(Beginning of INPUT DATA)

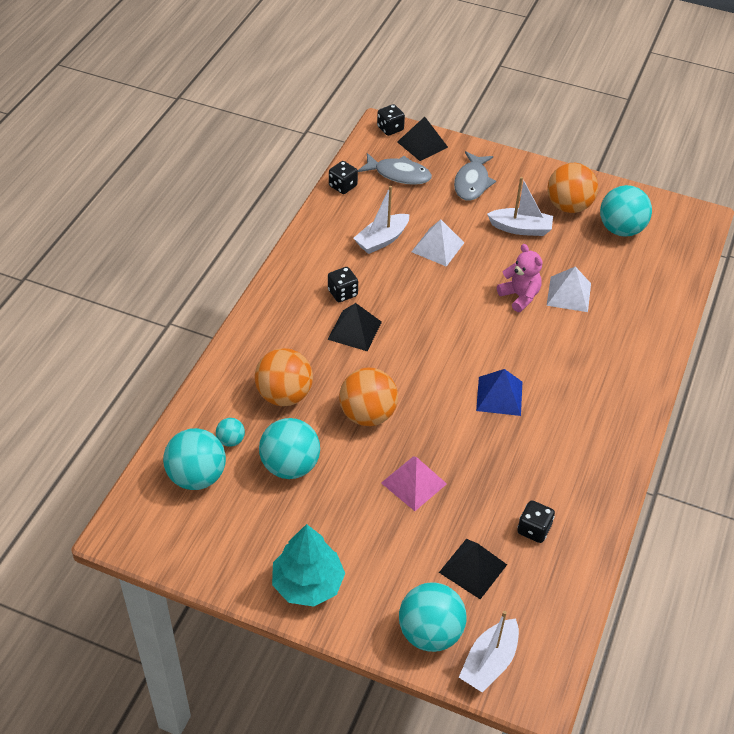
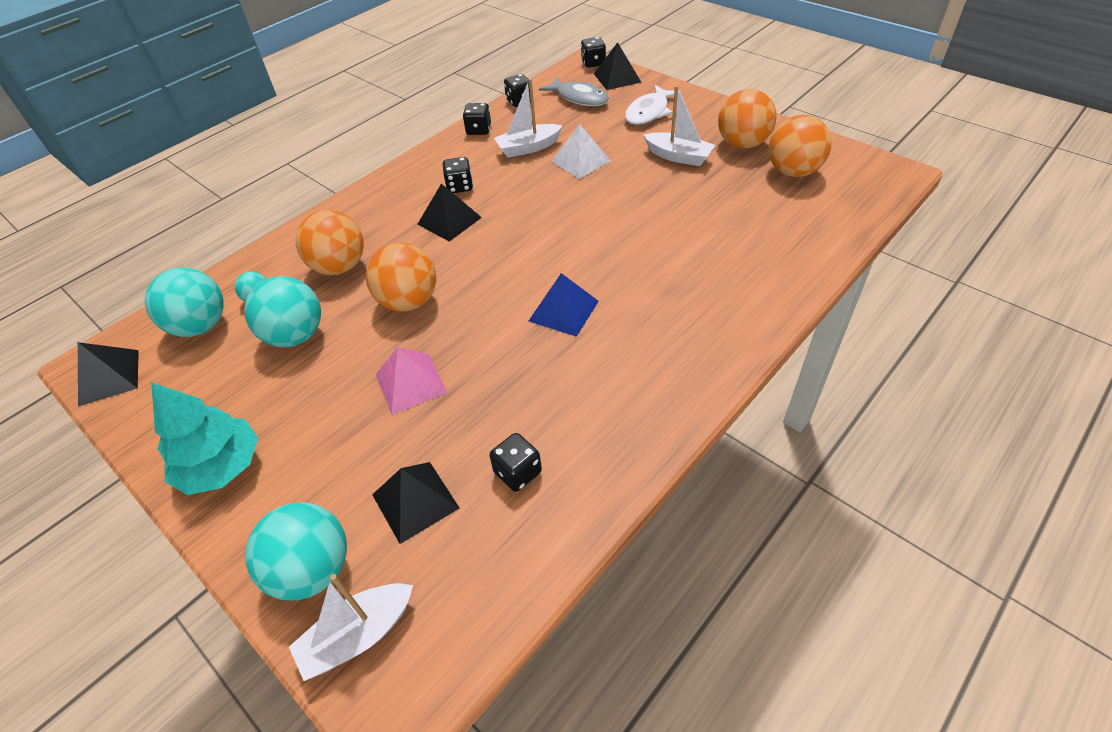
camera: 25 degrees right, 0 degrees up
(149, 539) = (109, 377): none -> black pyramid
(322, 226) = (478, 130): none -> black dice
(472, 182) = (649, 112): grey fish -> white fish
(519, 296) = (643, 217): pink teddy bear -> none
(569, 294) = (700, 223): white pyramid -> none
(621, 229) = (793, 171): turquoise ball -> orange ball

(End of INPUT DATA)

Copy out all lines from the material above that contain the string "black".

RESULT:
(149, 539) = (109, 377): none -> black pyramid
(322, 226) = (478, 130): none -> black dice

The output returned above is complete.